### Task description
An exact transcription of the entries is required, with no images included.

───

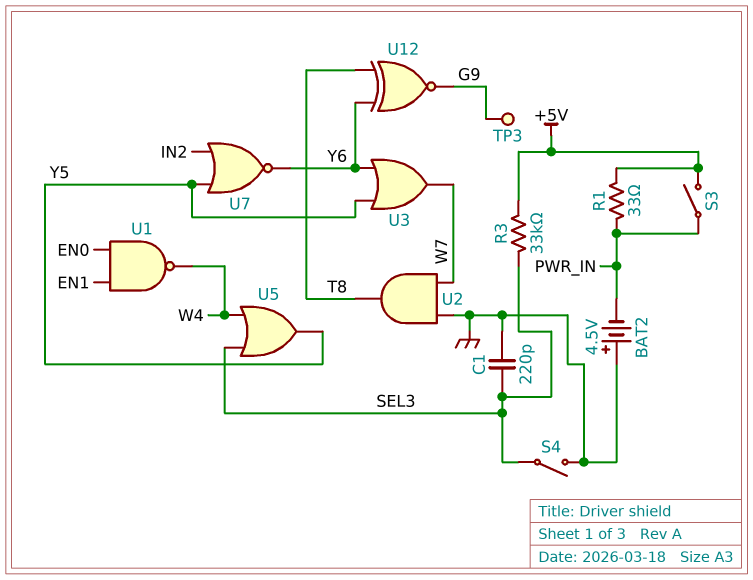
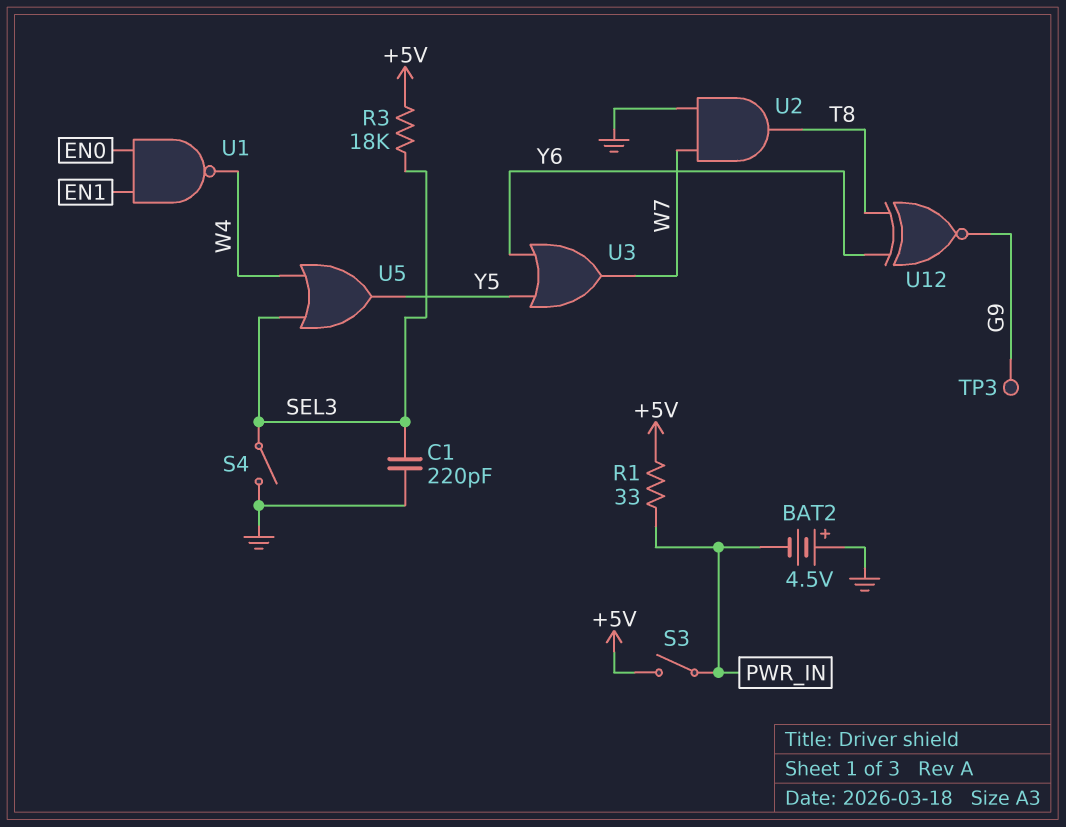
R3: 33k (+5V, SEL3) -> 18k (+5V, SEL3)
U7: NOR (in IN2, in Y5, out Y6) -> none

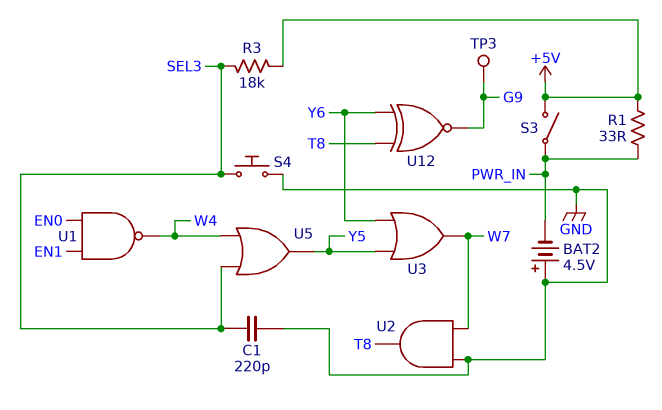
S4: switch (GND, SEL3) -> button (GND, SEL3)

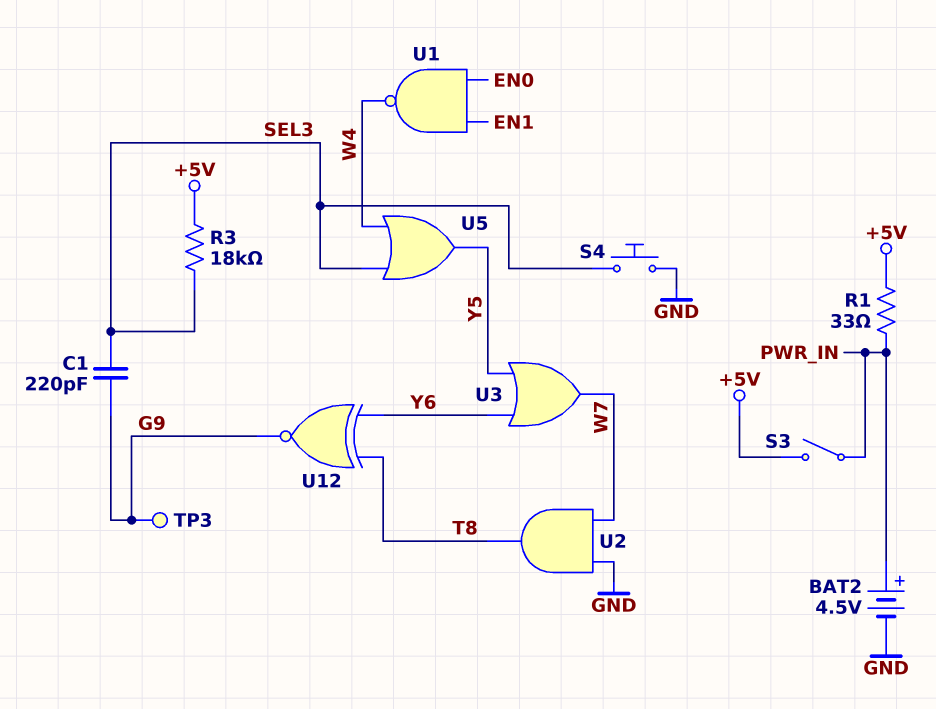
BAT2: 4.5V (plus GND, minus PWR_IN) -> 4.5V (plus PWR_IN, minus GND)
C1: 220pF (GND, SEL3) -> 220pF (G9, SEL3)

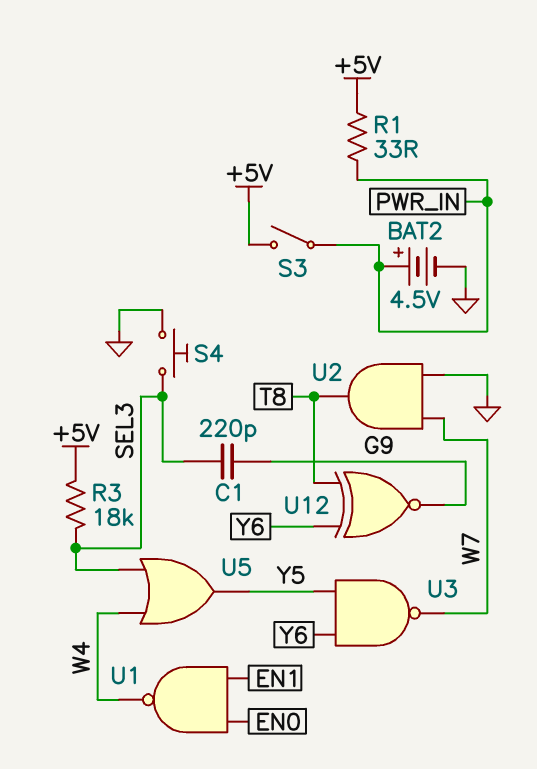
TP3: test point (G9) -> none
U3: OR (in Y5, in Y6, out W7) -> NAND (in Y5, in Y6, out W7)

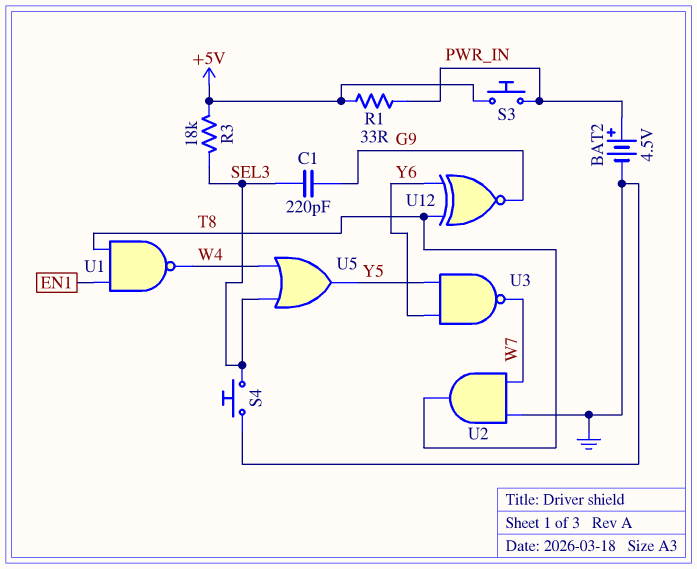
S3: switch (+5V, PWR_IN) -> button (+5V, PWR_IN)
U1: NAND (in EN0, in EN1, out W4) -> NAND (in EN1, in T8, out W4)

───

### Solution to the exercise
R3: 33k (+5V, SEL3) -> 18k (+5V, SEL3)
U7: NOR (in IN2, in Y5, out Y6) -> none

S4: switch (GND, SEL3) -> button (GND, SEL3)

BAT2: 4.5V (plus GND, minus PWR_IN) -> 4.5V (plus PWR_IN, minus GND)
C1: 220pF (GND, SEL3) -> 220pF (G9, SEL3)

TP3: test point (G9) -> none
U3: OR (in Y5, in Y6, out W7) -> NAND (in Y5, in Y6, out W7)

S3: switch (+5V, PWR_IN) -> button (+5V, PWR_IN)
U1: NAND (in EN0, in EN1, out W4) -> NAND (in EN1, in T8, out W4)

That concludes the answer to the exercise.